## INSTRUCTIONS FOR THE TASK
Using the data beneath this instruction, retype only the lines from the one that contains "(106, 414) = (543, 251): blue" down to the one that contains "(263, 251) = (283, 191): none", both included, exactly as they appear.

## DATA FOR PROCESSING

*** Block opens ***

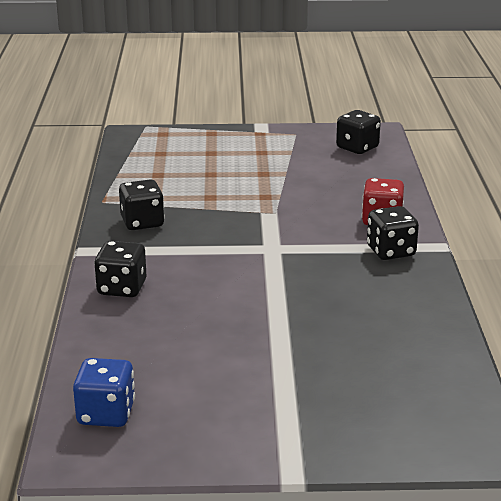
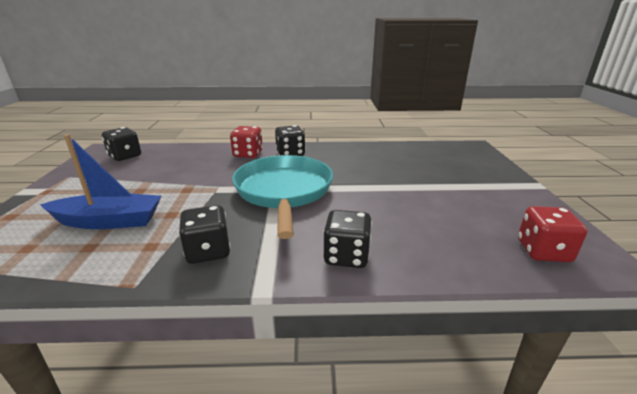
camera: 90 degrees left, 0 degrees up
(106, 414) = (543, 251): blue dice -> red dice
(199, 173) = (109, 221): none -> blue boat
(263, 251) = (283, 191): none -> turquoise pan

*** Block closes ***
*** Block opens ***

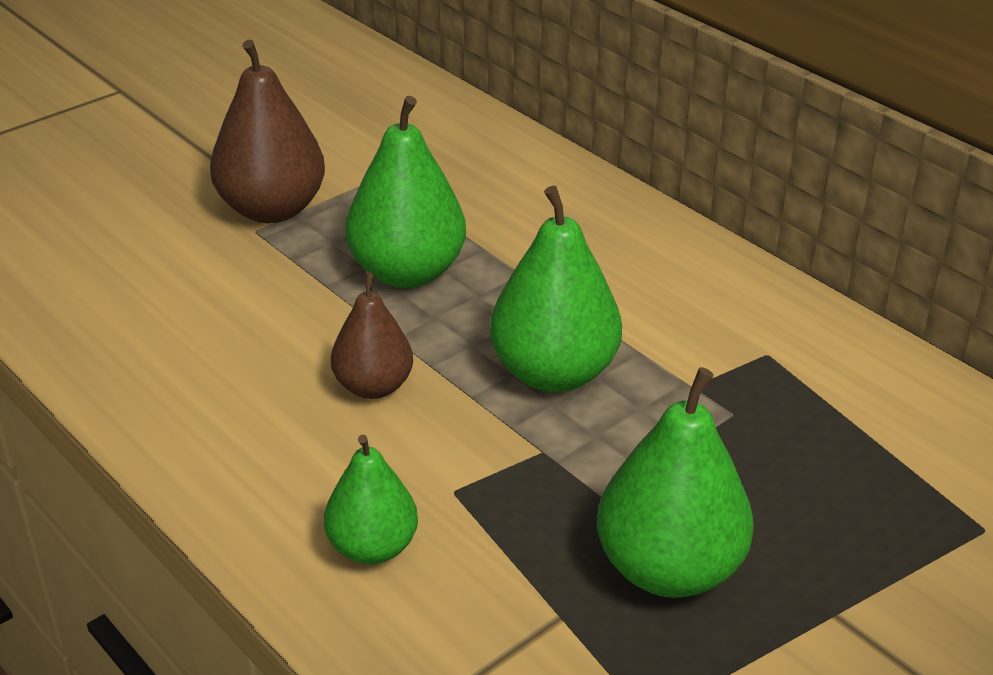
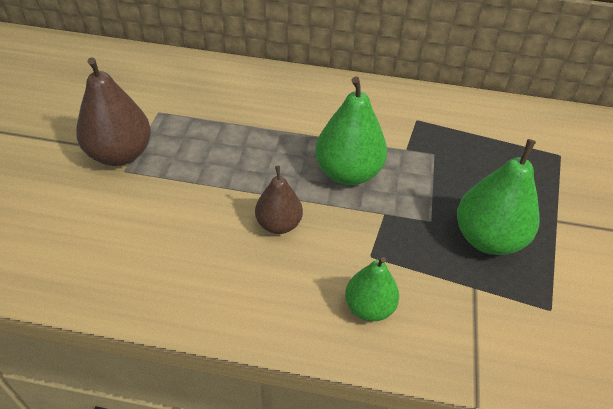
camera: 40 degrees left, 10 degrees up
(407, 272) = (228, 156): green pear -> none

*** Block closes ***

## RESULT BELOW
(106, 414) = (543, 251): blue dice -> red dice
(199, 173) = (109, 221): none -> blue boat
(263, 251) = (283, 191): none -> turquoise pan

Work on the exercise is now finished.